++++ Dataset content
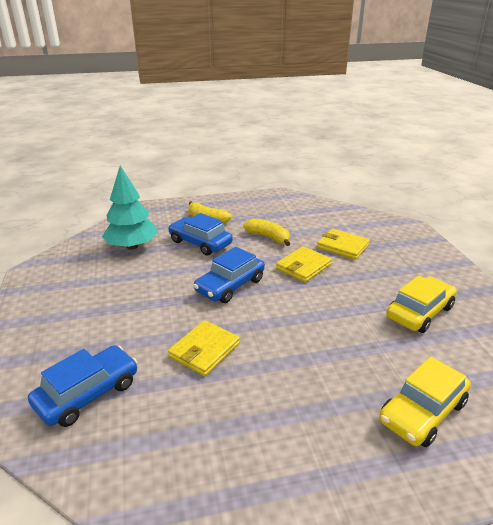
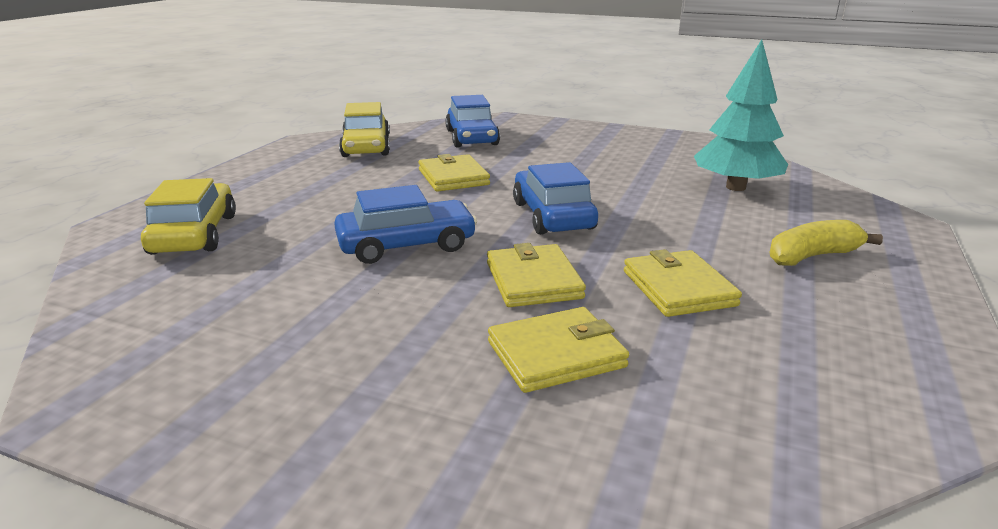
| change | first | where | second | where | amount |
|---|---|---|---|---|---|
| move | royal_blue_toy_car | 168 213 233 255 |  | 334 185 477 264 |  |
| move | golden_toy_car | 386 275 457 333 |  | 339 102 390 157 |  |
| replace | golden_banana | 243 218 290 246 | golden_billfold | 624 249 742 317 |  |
++++++++
++++ Dataset content
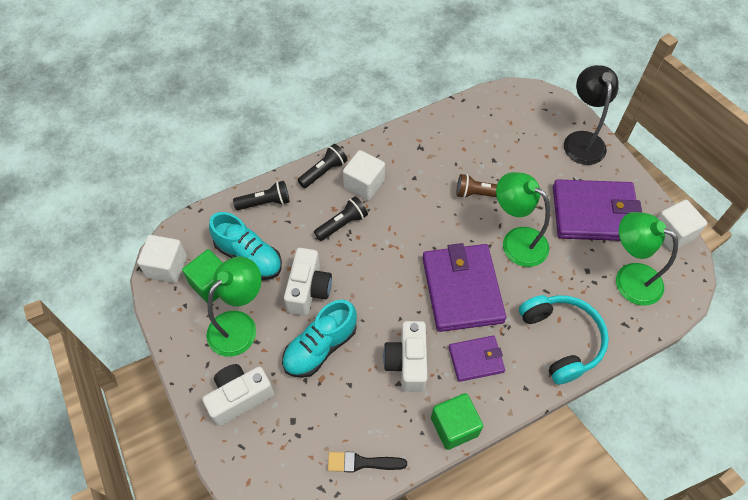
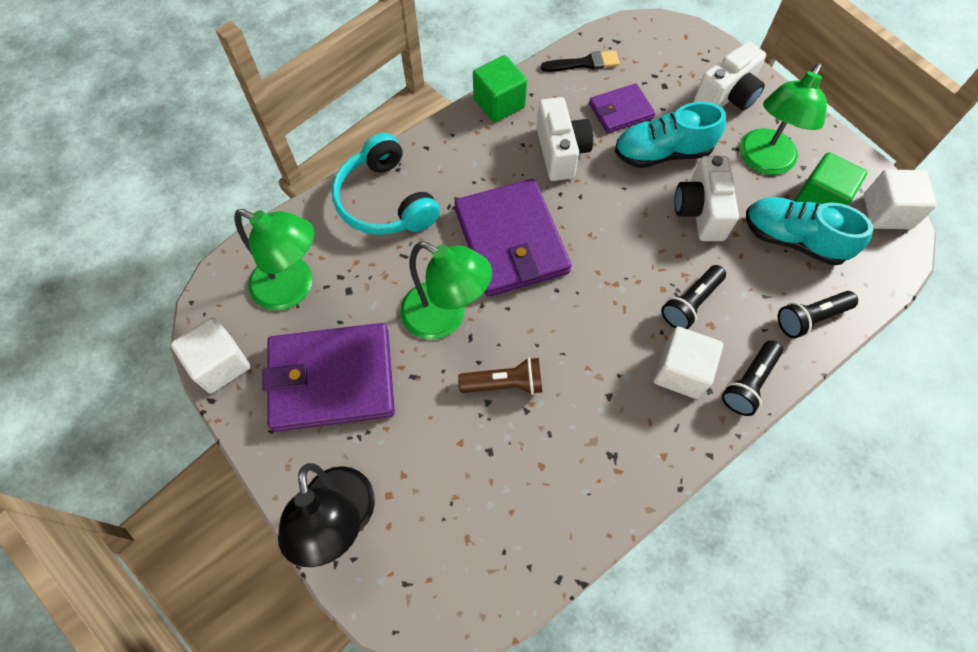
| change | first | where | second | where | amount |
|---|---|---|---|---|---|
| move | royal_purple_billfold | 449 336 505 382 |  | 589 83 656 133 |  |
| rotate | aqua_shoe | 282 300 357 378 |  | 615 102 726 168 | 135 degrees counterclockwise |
++++++++
++++ Dataset content
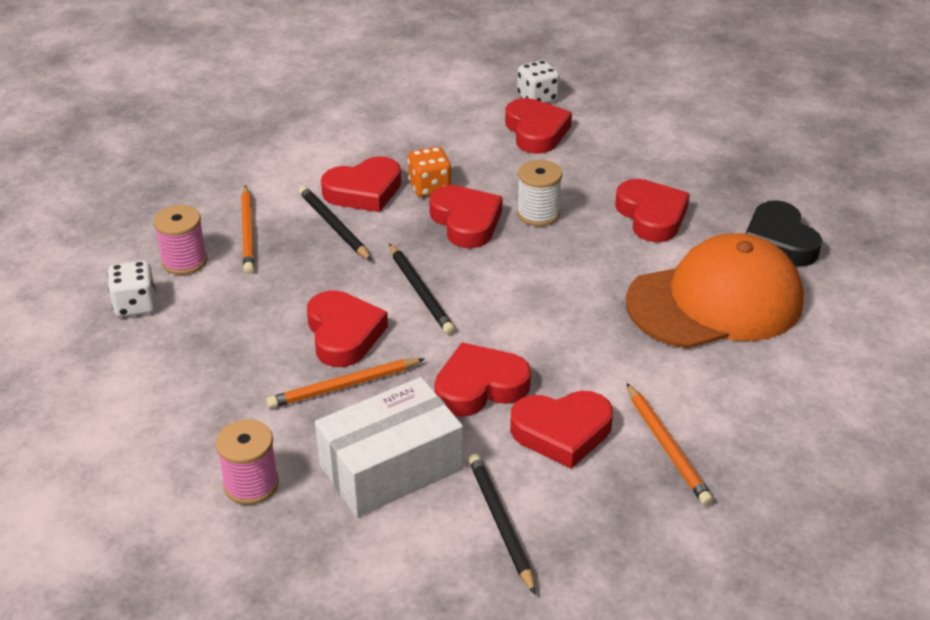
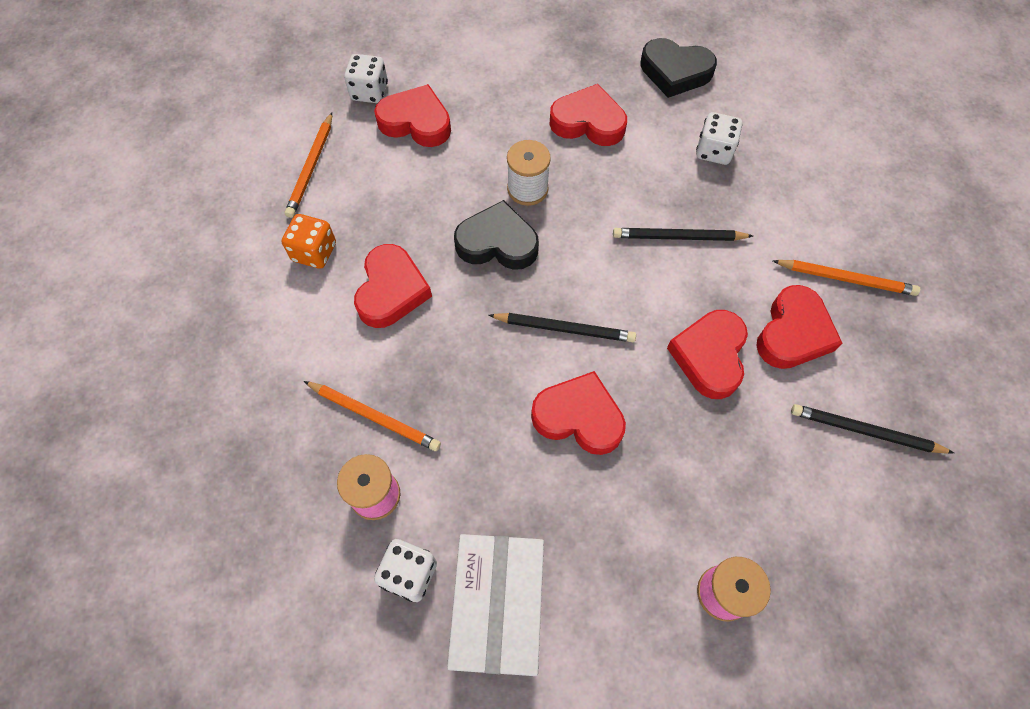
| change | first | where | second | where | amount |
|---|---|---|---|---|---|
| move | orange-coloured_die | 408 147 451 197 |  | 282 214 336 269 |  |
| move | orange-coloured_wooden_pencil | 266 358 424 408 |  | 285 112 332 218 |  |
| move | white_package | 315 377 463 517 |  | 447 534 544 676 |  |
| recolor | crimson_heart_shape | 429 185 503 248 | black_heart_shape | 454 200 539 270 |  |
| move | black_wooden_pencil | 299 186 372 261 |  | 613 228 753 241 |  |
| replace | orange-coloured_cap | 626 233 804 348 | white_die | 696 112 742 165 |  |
++++++++
(Activity) After locating the line with "move | orange-coloured_wooden_pencil" above, return that line and every later line through the one with "replace | orange-coloured_cap", word for word and with nothing else.

(Written response)
| move | orange-coloured_wooden_pencil | 266 358 424 408 |  | 285 112 332 218 |  |
| move | white_package | 315 377 463 517 |  | 447 534 544 676 |  |
| recolor | crimson_heart_shape | 429 185 503 248 | black_heart_shape | 454 200 539 270 |  |
| move | black_wooden_pencil | 299 186 372 261 |  | 613 228 753 241 |  |
| replace | orange-coloured_cap | 626 233 804 348 | white_die | 696 112 742 165 |  |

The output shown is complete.